What you should do
What you return must match the entries word for word, minus the pictures.

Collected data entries
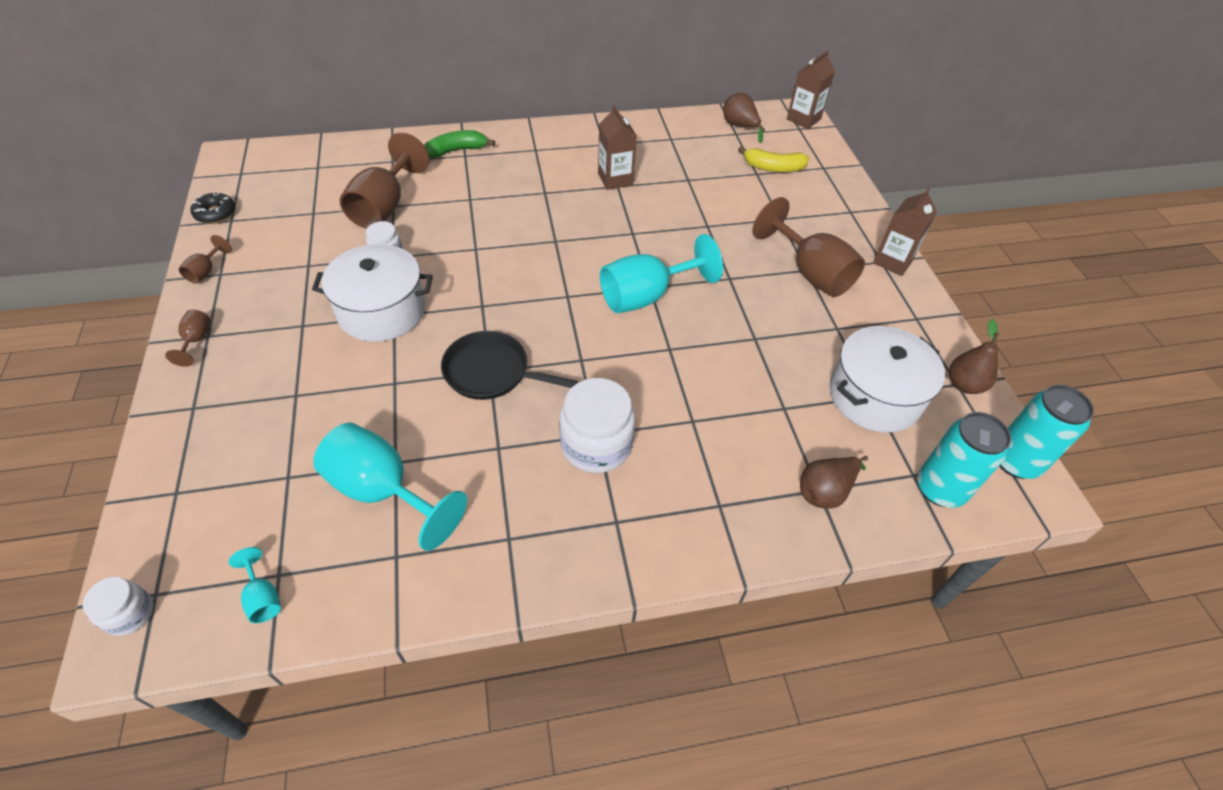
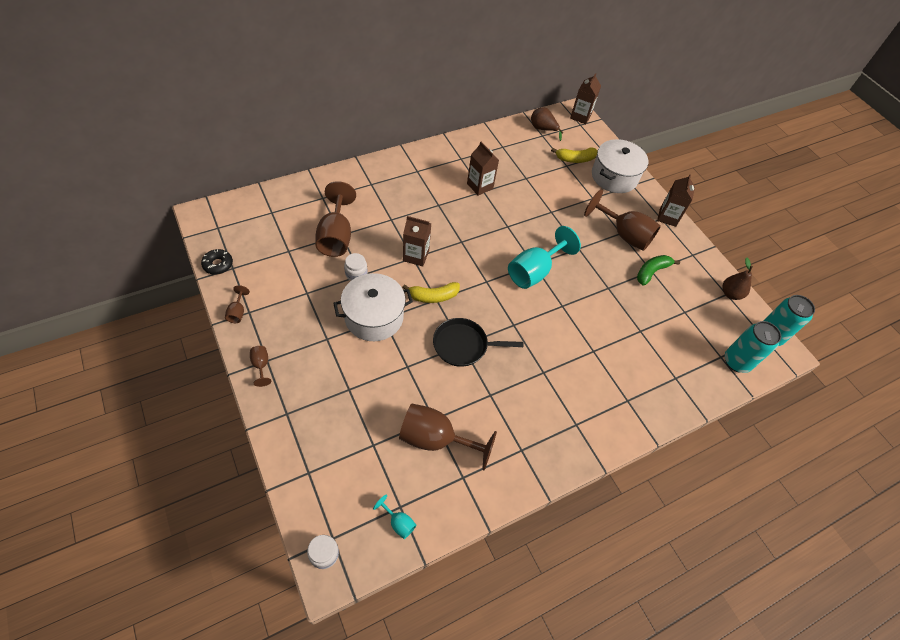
camera: 20 degrees left, 5 degrees up
(383, 491) = (436, 439): turquoise goblet -> brown goblet
(456, 150) = (363, 181): green banana -> green banana (651, 272)
(479, 301) = (433, 296): none -> yellow banana
(481, 247) = (416, 256): none -> brown carton
(596, 445) = (545, 379): white jar -> none
(825, 491) = (679, 378): brown pear -> none
(874, 396) = (686, 312): white pot -> white pot (614, 176)

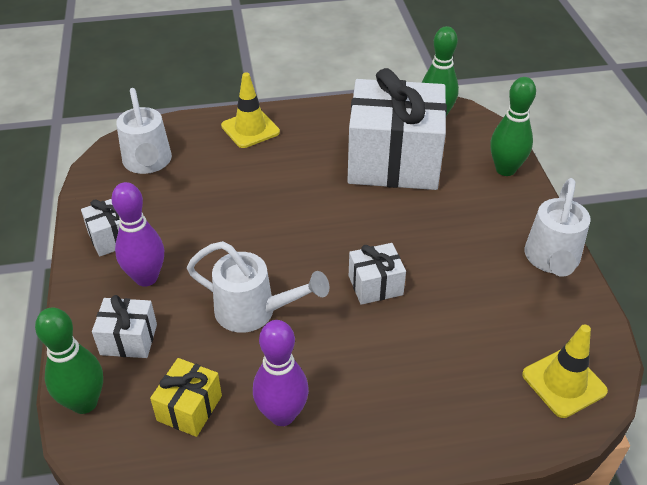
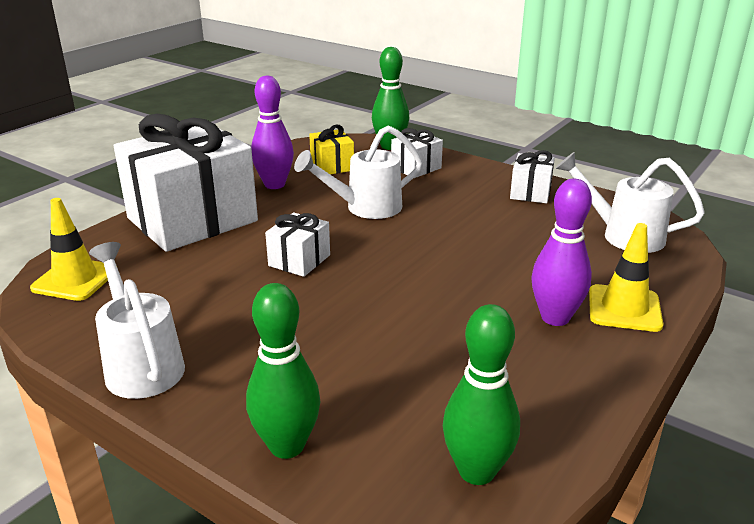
camera: 135 degrees right, 15 degrees down
(146, 278) = (465, 189): purple bowling pin -> purple bowling pin (555, 318)
(394, 161) = (433, 367): white gift -> white gift (192, 220)

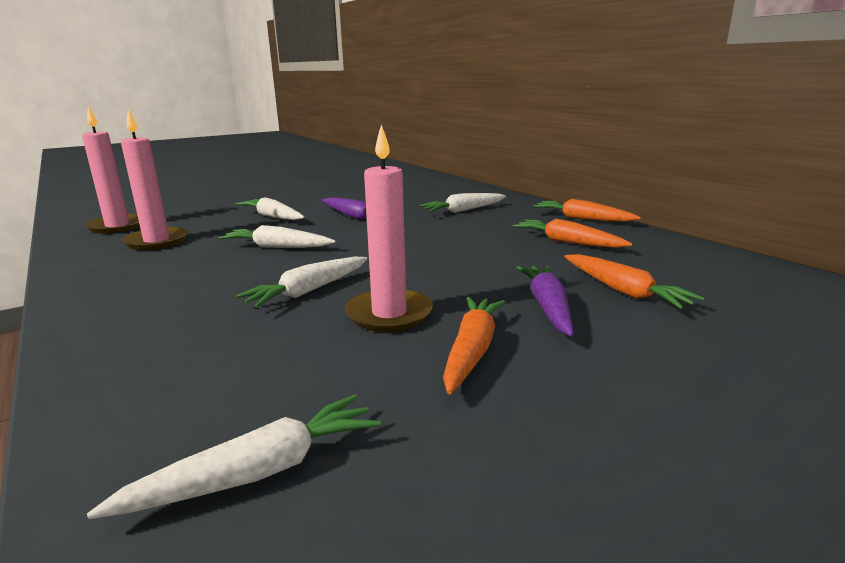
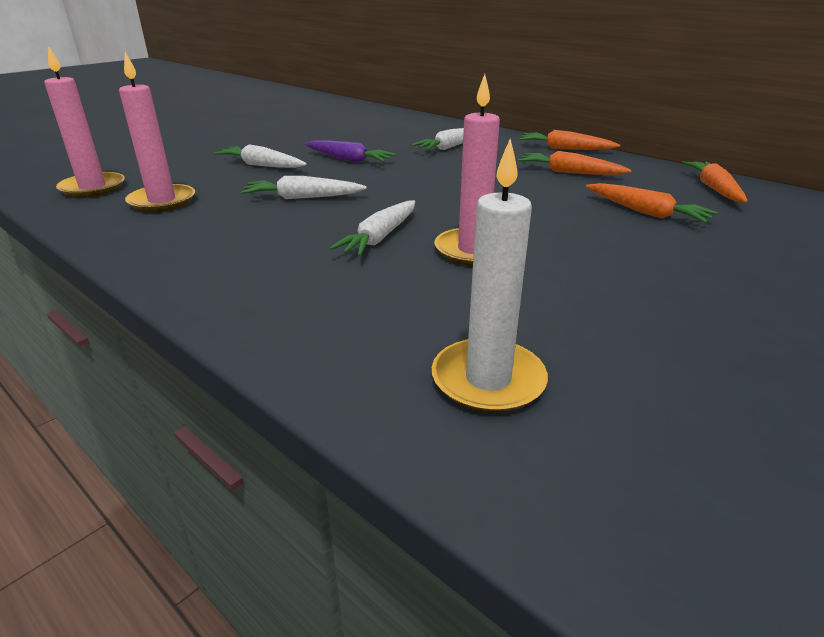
camera: 15 degrees left, 10 degrees up
(258, 472) = (488, 380): white carrot -> white candle
(472, 350) = (568, 272): orange carrot -> orange carrot (713, 189)
(548, 307) = (598, 231): purple carrot -> none

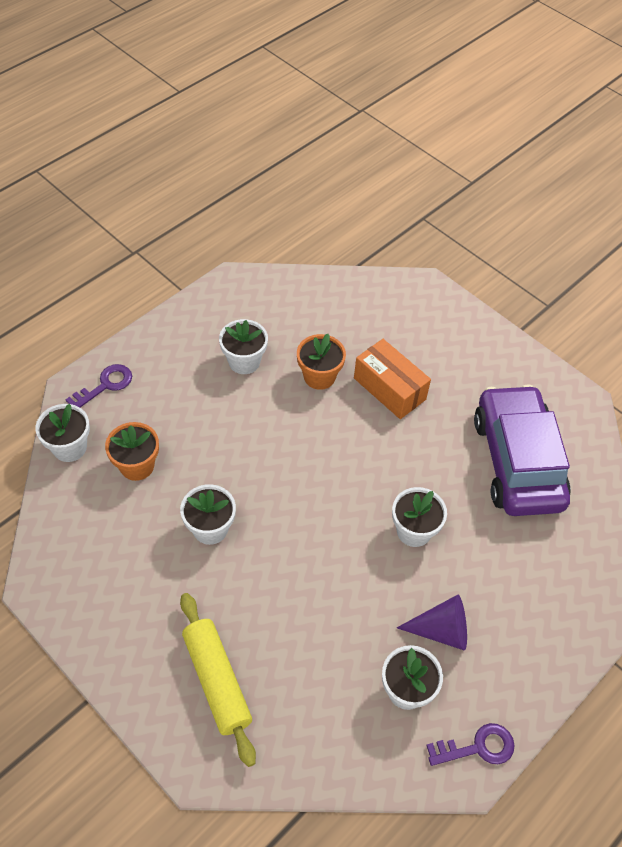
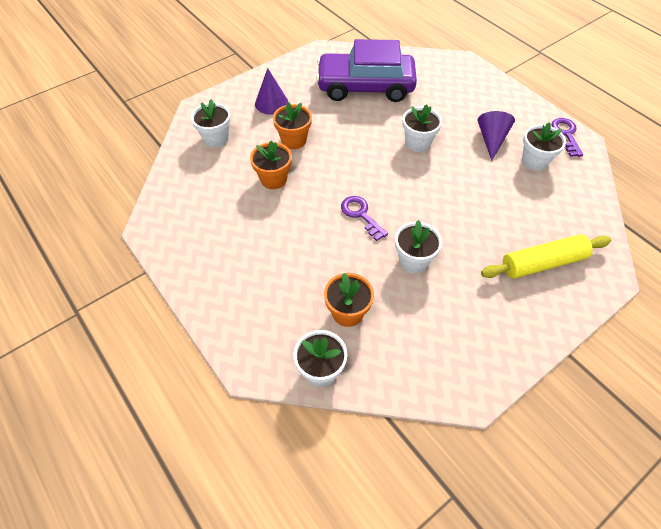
camera: 80 degrees left, 0 degrees up
(105, 385) = (251, 338): purple key -> purple key (361, 215)
(244, 361) = (246, 227): white flower pot -> white flower pot (216, 138)
(389, 389) = (294, 140): orange box -> orange flower pot
(453, 357) = (271, 103): none -> purple cone

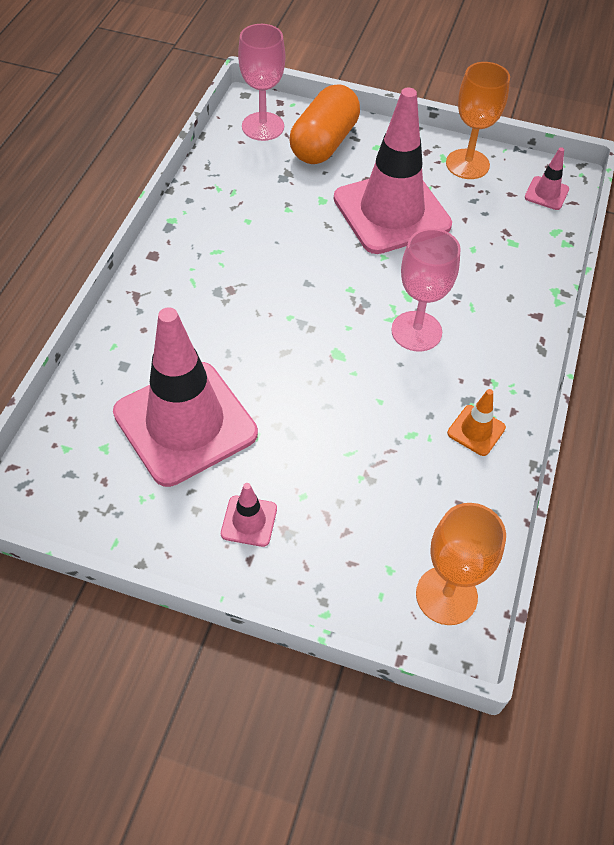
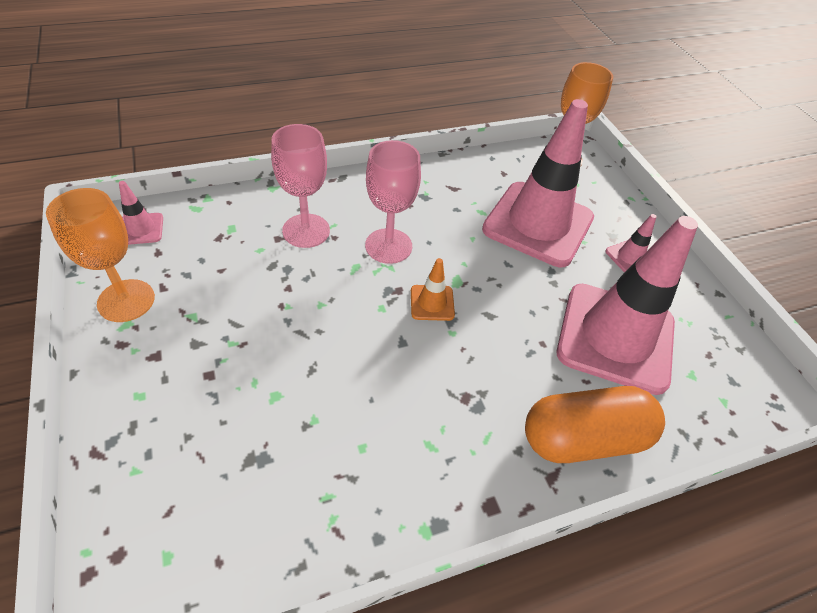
camera: 130 degrees left, 5 degrees down
(263, 126) = (166, 555): pink goblet -> pink goblet (306, 231)
(324, 143) = (164, 454): orange capsule -> orange capsule (583, 438)
(391, 212) = (251, 327): pink traffic cone -> pink traffic cone (538, 224)
(476, 430) = (445, 184): orange traffic cone -> orange traffic cone (432, 303)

Output of the exercise
camera: 20 degrees left, 5 degrees up
(383, 491) = (436, 439): turquoise goblet -> brown goblet
(456, 150) = (363, 181): green banana -> green banana (651, 272)
(479, 301) = (433, 296): none -> yellow banana
(481, 247) = (416, 256): none -> brown carton
(596, 445) = (545, 379): white jar -> none
(825, 491) = (679, 378): brown pear -> none
(874, 396) = (686, 312): white pot -> white pot (614, 176)

camera: 135 degrees right, 15 degrees down
(146, 278) = (465, 189): purple bowling pin -> purple bowling pin (555, 318)
(394, 161) = (433, 367): white gift -> white gift (192, 220)

camera: 15 degrees left, 10 degrees up
(258, 472) = (488, 380): white carrot -> white candle
(472, 350) = (568, 272): orange carrot -> orange carrot (713, 189)
(548, 307) = (598, 231): purple carrot -> none

camera: 80 degrees left, 0 degrees up
(105, 385) = (251, 338): purple key -> purple key (361, 215)
(244, 361) = (246, 227): white flower pot -> white flower pot (216, 138)
(389, 389) = (294, 140): orange box -> orange flower pot
(453, 357) = (271, 103): none -> purple cone

camera: 130 degrees left, 5 degrees down
(263, 126) = (166, 555): pink goblet -> pink goblet (306, 231)
(324, 143) = (164, 454): orange capsule -> orange capsule (583, 438)
(391, 212) = (251, 327): pink traffic cone -> pink traffic cone (538, 224)
(476, 430) = (445, 184): orange traffic cone -> orange traffic cone (432, 303)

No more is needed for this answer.